**Task item**
Retype the entries below exactly, dropping the images.

(Before-and-after scene images)
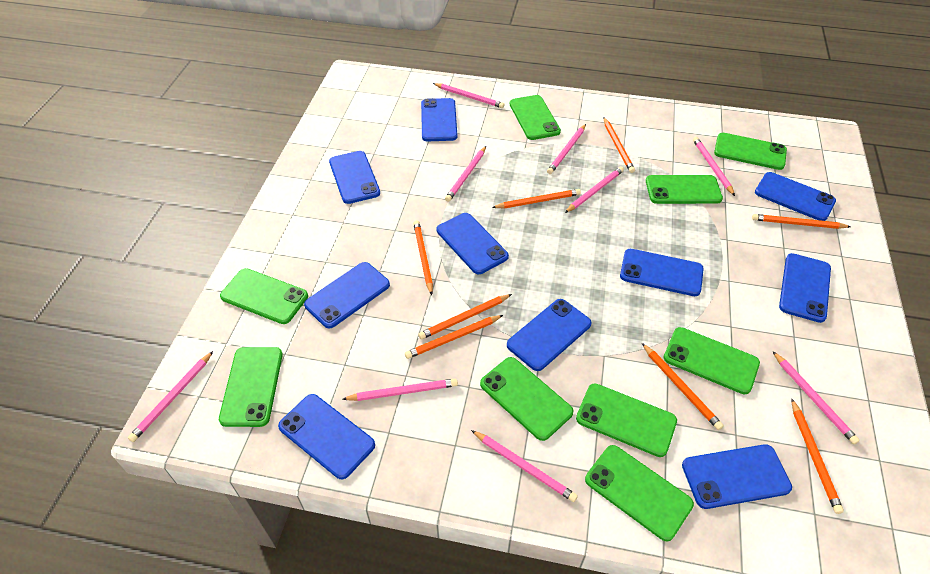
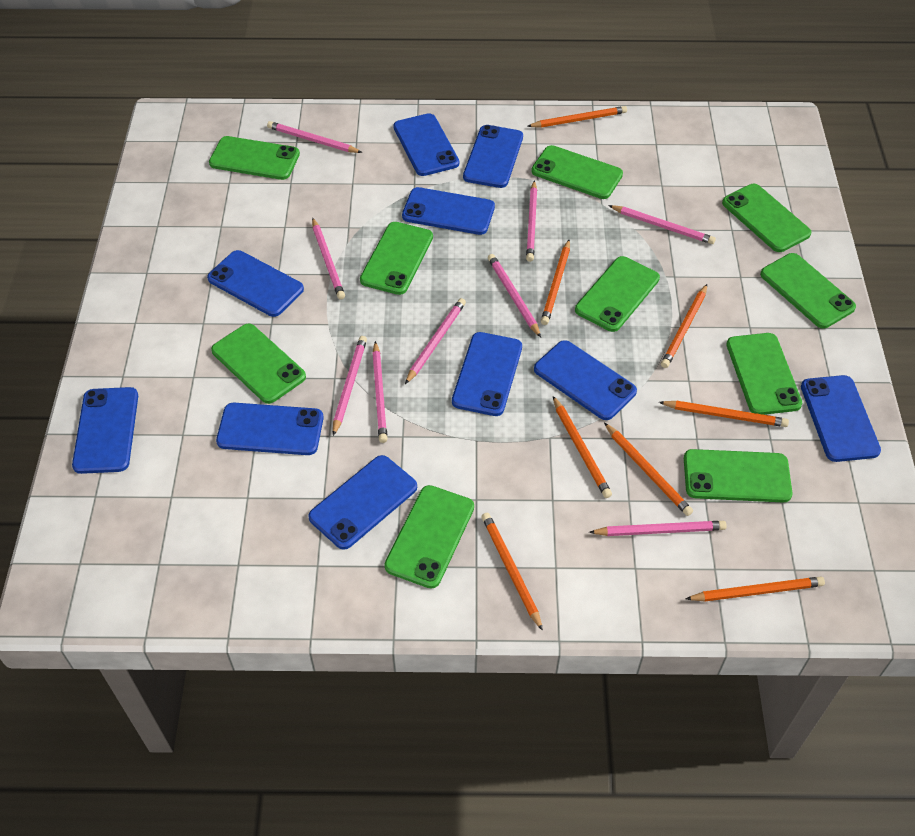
green phone: 9 -> 10

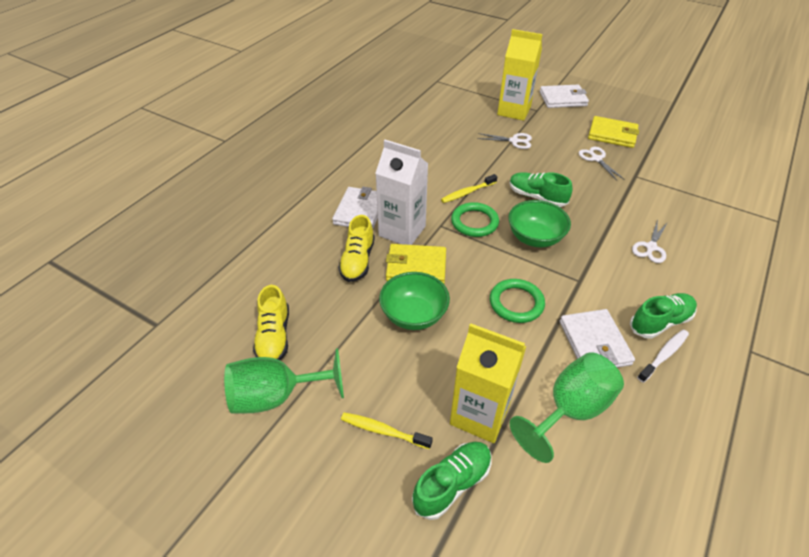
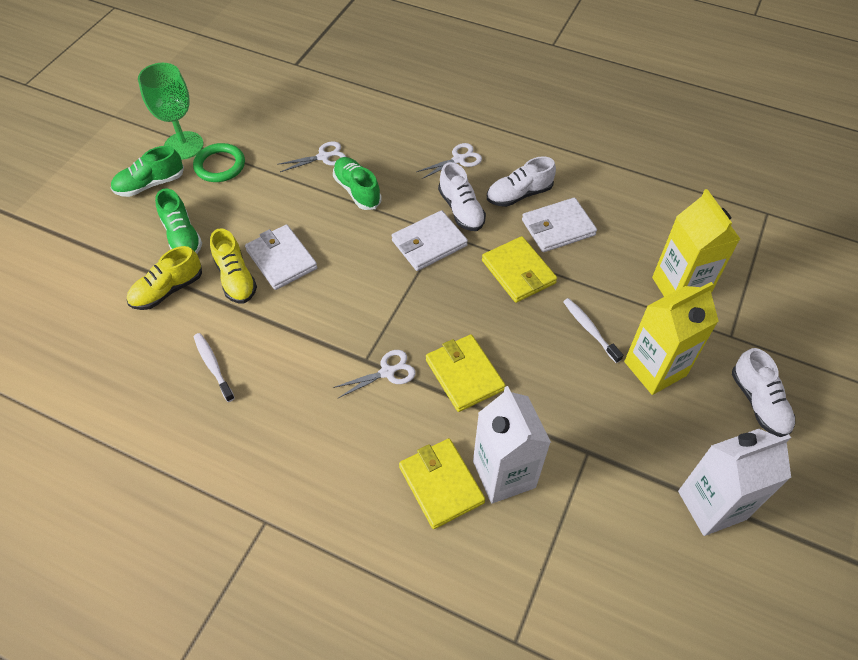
green bowl: 2 -> 0
green goblet: 2 -> 1
green ring: 2 -> 1
white carton: 1 -> 2
white shoe: 0 -> 3
white toothbrush: 1 -> 2
yellow toothbrush: 2 -> 0
yellow wallet: 2 -> 3

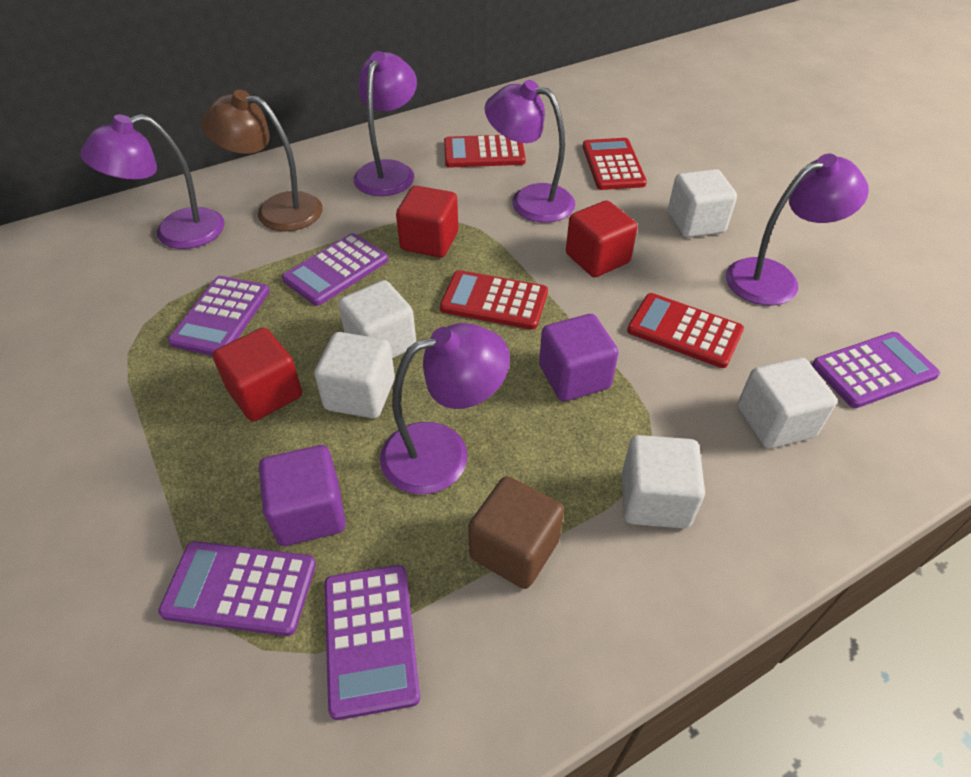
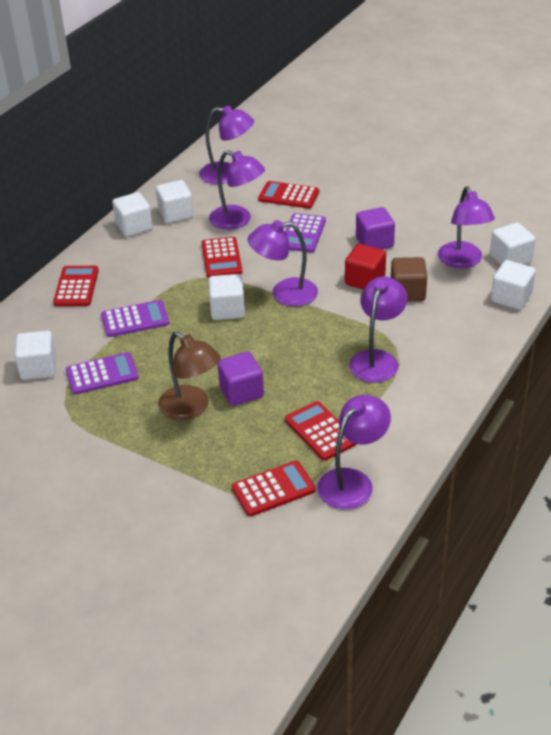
purple calculator: 5 -> 3
purple lamp: 5 -> 6
red calculator: 4 -> 5
red cube: 3 -> 1
white cube: 5 -> 6

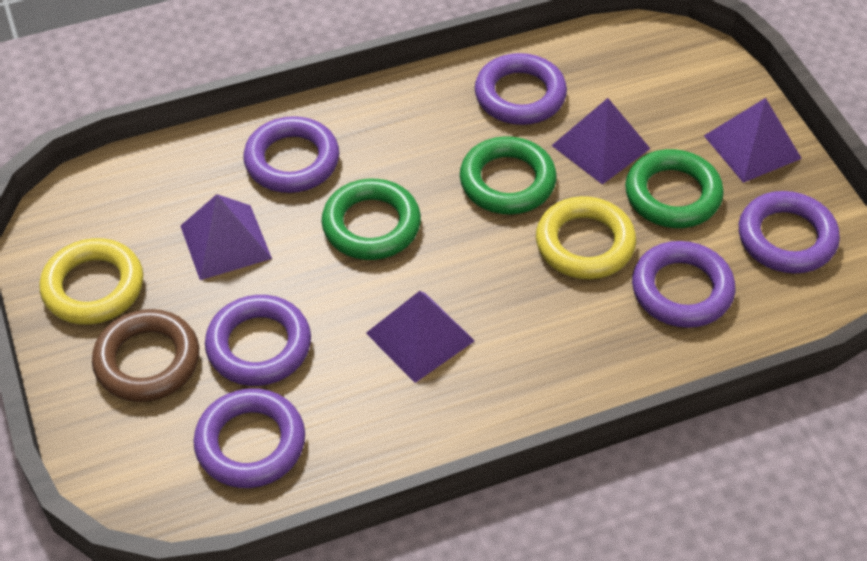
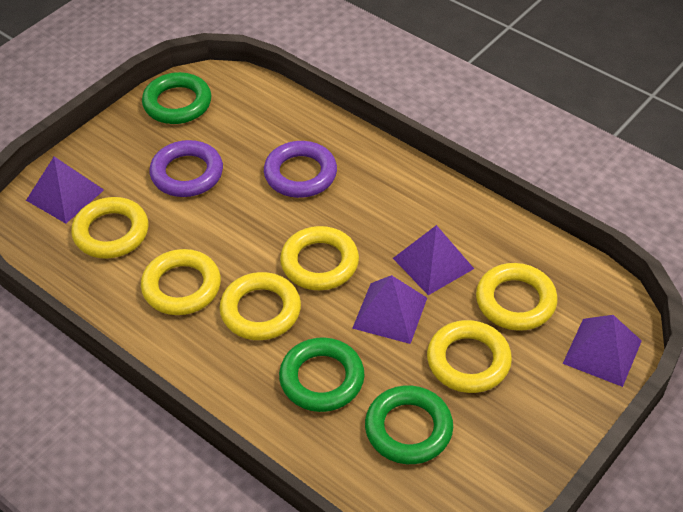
brown ring: 1 -> 0
purple ring: 6 -> 2
yellow ring: 2 -> 6

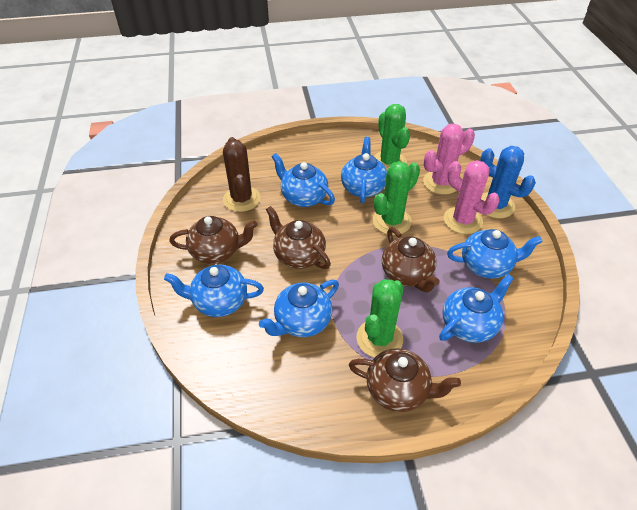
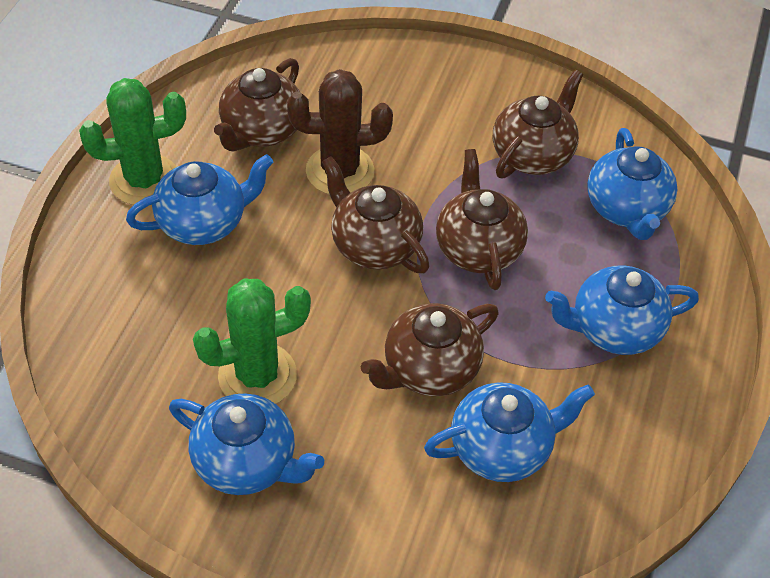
blue cactus: 1 -> 0
blue teapot: 6 -> 5
brown teapot: 4 -> 5
green cactus: 3 -> 2
pink cactus: 2 -> 0

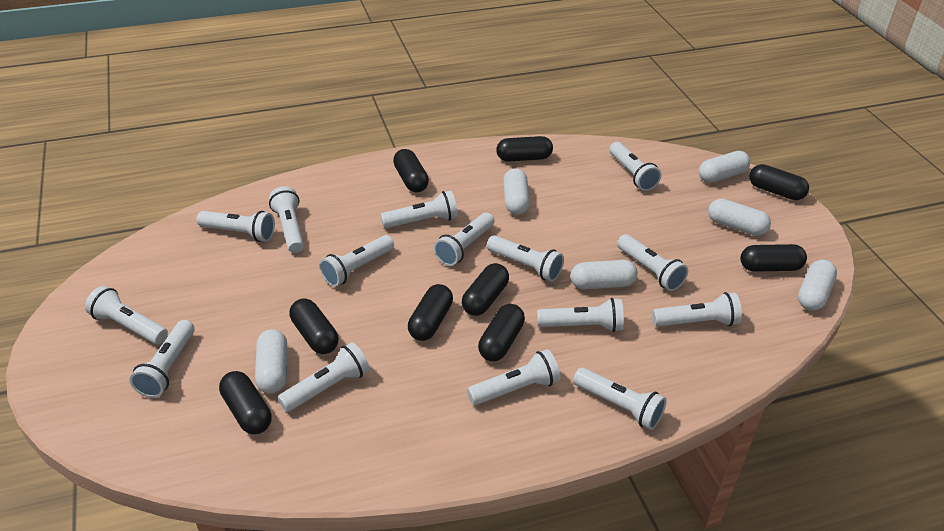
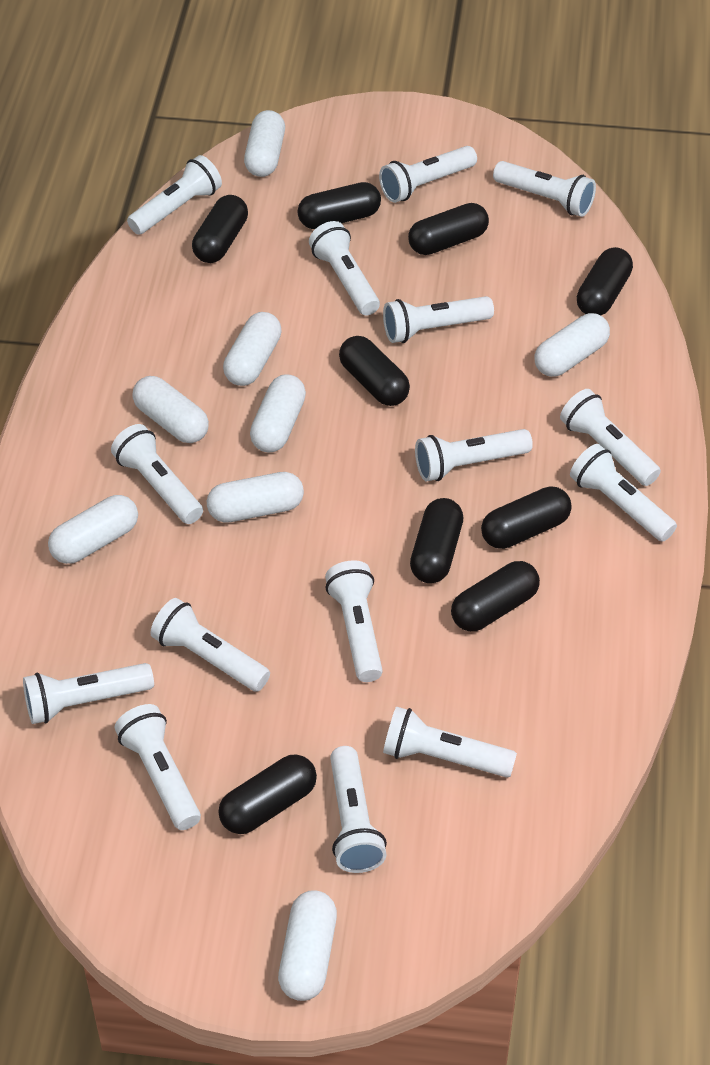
white capsule: 6 -> 8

**Result below**
green phone: 9 -> 10

green bowl: 2 -> 0
green goblet: 2 -> 1
green ring: 2 -> 1
white carton: 1 -> 2
white shoe: 0 -> 3
white toothbrush: 1 -> 2
yellow toothbrush: 2 -> 0
yellow wallet: 2 -> 3

purple calculator: 5 -> 3
purple lamp: 5 -> 6
red calculator: 4 -> 5
red cube: 3 -> 1
white cube: 5 -> 6

brown ring: 1 -> 0
purple ring: 6 -> 2
yellow ring: 2 -> 6

blue cactus: 1 -> 0
blue teapot: 6 -> 5
brown teapot: 4 -> 5
green cactus: 3 -> 2
pink cactus: 2 -> 0

white capsule: 6 -> 8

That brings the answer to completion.